## [What is expected]
Please retype the data in full and exactly; the pictures are not part of the copy.

## [Data for analysis]
....................
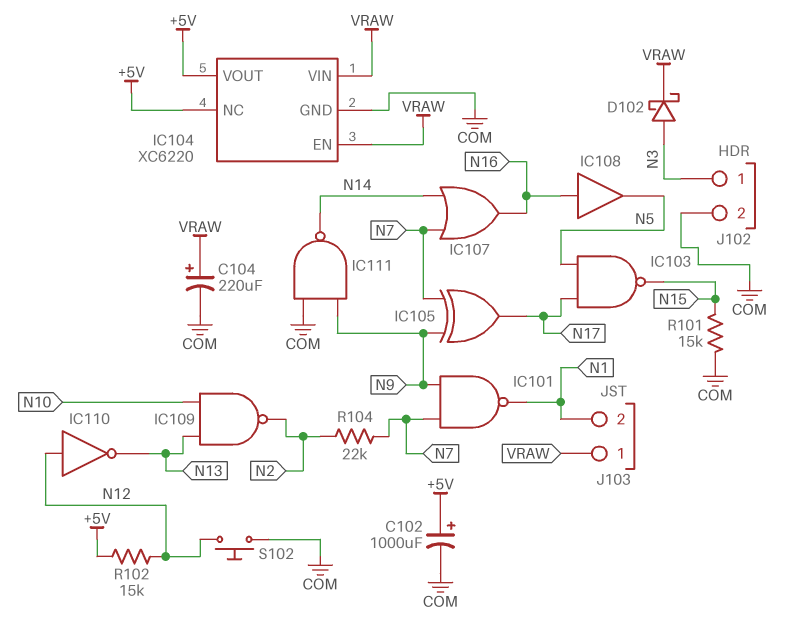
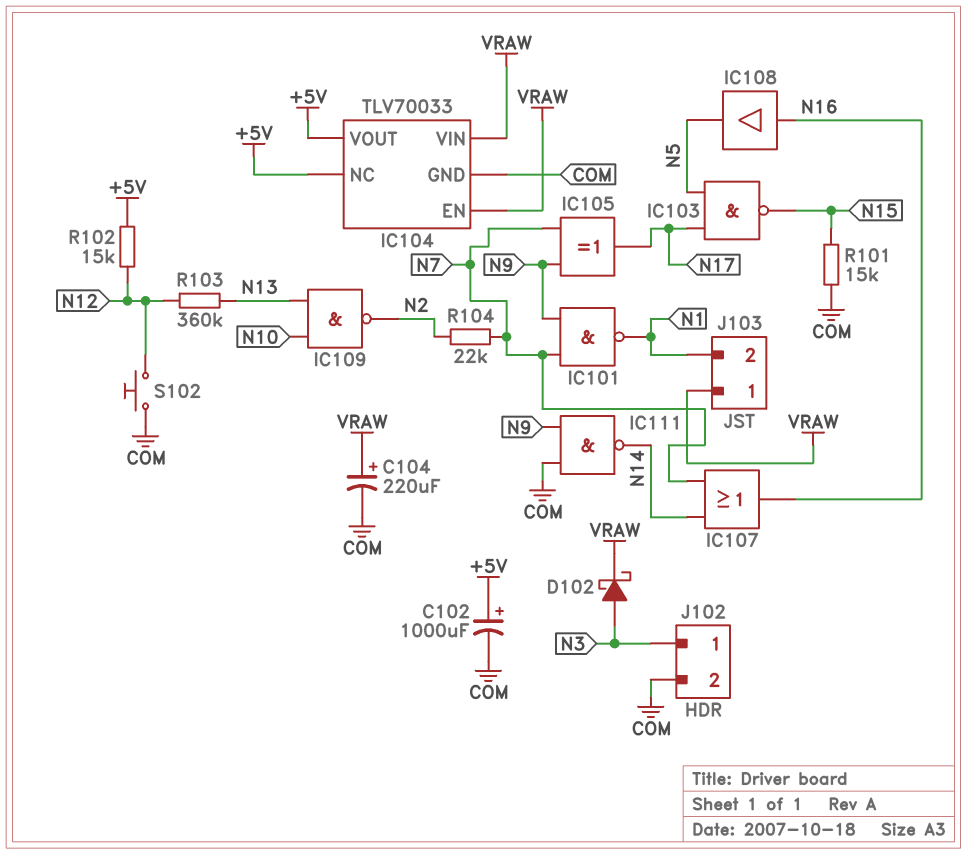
IC104: XC6220 -> TLV70033
IC110: NOT (in N12, out N13) -> none
R103: none -> 360k (N12, N13)

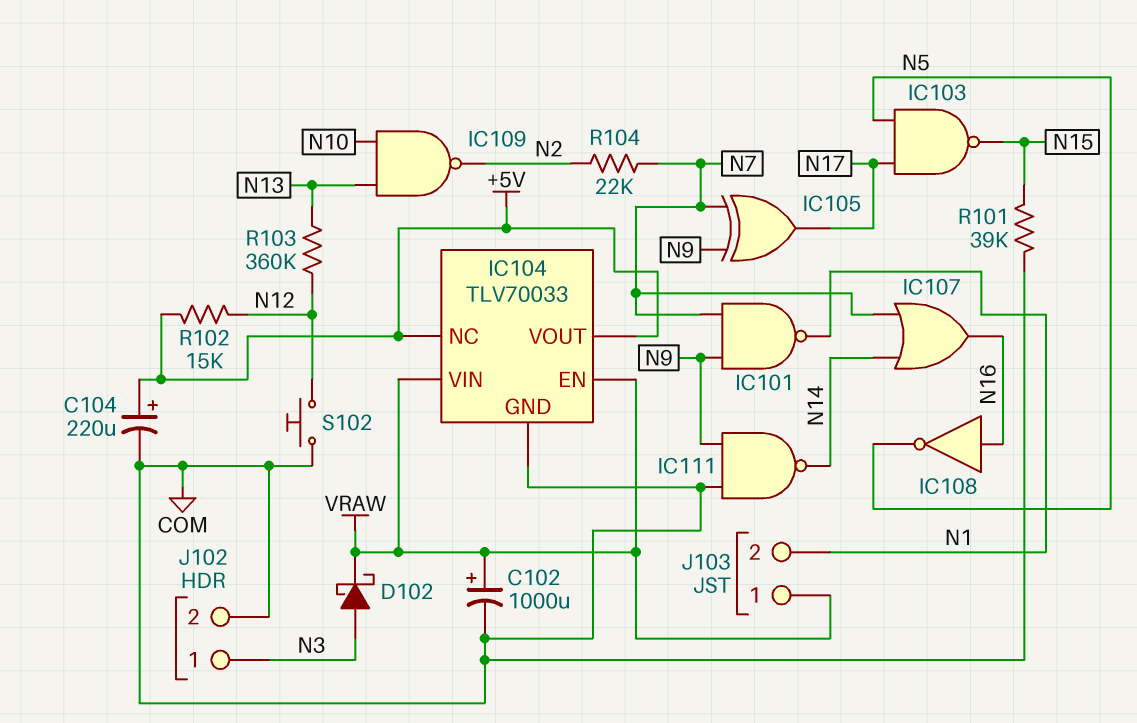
C102: 1000uF (plus +5V, minus COM) -> 1000uF (plus VRAW, minus COM)
C104: 220uF (plus VRAW, minus COM) -> 220uF (plus +5V, minus COM)
IC108: buffer (in N16, out N5) -> NOT (in N16, out N5)
R101: 15k (COM, N15) -> 39k (COM, N15)

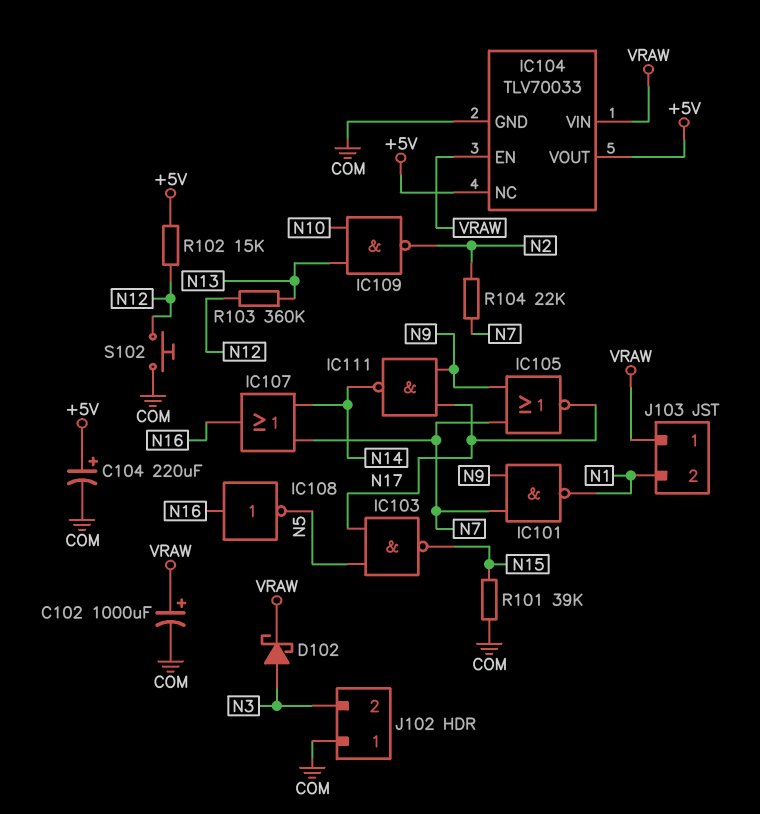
IC105: XOR (in N7, in N9, out N17) -> NOR (in N7, in N9, out N17)
IC111: NAND (in COM, in N9, out N14) -> NAND (in N9, in N17, out N14)
J102 pin 1: N3 -> COM
J102 pin 2: COM -> N3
....................
## [Output]
IC104: XC6220 -> TLV70033
IC110: NOT (in N12, out N13) -> none
R103: none -> 360k (N12, N13)

C102: 1000uF (plus +5V, minus COM) -> 1000uF (plus VRAW, minus COM)
C104: 220uF (plus VRAW, minus COM) -> 220uF (plus +5V, minus COM)
IC108: buffer (in N16, out N5) -> NOT (in N16, out N5)
R101: 15k (COM, N15) -> 39k (COM, N15)

IC105: XOR (in N7, in N9, out N17) -> NOR (in N7, in N9, out N17)
IC111: NAND (in COM, in N9, out N14) -> NAND (in N9, in N17, out N14)
J102 pin 1: N3 -> COM
J102 pin 2: COM -> N3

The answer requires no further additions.